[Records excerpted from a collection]
----------------------------------------

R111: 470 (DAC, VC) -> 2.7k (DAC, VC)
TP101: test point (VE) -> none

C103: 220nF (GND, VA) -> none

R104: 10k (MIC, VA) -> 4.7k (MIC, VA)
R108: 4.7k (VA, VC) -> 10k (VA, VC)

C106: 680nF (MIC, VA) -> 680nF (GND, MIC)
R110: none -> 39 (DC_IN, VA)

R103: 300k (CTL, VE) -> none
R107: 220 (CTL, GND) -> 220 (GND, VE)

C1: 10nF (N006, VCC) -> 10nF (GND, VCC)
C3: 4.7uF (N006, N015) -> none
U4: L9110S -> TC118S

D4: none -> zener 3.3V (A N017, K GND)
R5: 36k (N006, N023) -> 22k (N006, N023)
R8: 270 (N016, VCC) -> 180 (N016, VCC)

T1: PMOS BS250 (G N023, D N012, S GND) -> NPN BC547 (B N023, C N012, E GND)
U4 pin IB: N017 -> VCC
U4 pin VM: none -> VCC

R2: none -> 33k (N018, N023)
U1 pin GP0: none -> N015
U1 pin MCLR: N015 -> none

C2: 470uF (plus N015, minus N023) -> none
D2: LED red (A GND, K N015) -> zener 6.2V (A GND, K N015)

----------------------------------------

▸ **WORK TASK**
Filter the lines above, keeping and copying those that contain "zener".

▸ **TASK ANSWER**
D4: none -> zener 3.3V (A N017, K GND)
D2: LED red (A GND, K N015) -> zener 6.2V (A GND, K N015)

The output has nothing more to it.